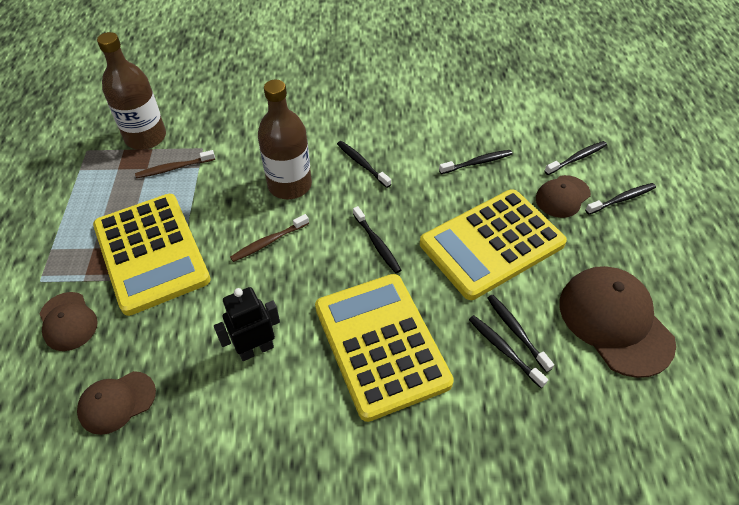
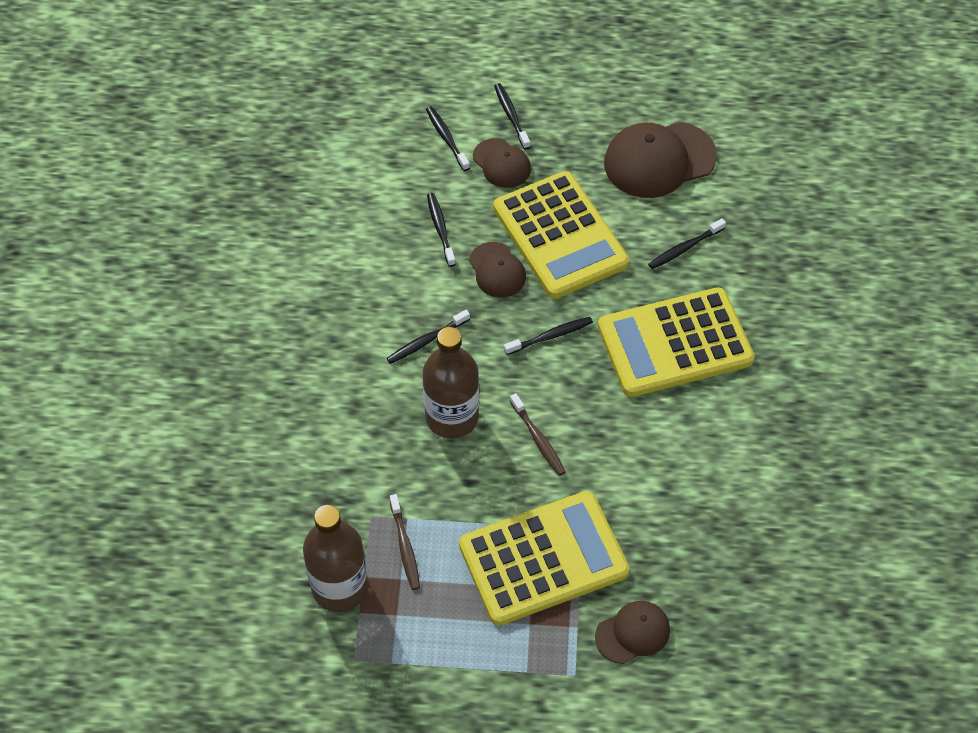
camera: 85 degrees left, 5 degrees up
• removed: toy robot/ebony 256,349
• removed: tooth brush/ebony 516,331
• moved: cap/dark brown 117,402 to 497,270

* YOUR GOAL
Count the lines in the data that contain the string "removed", and give nothing but that number.

* ANSWER TO THIS EXERCISE
2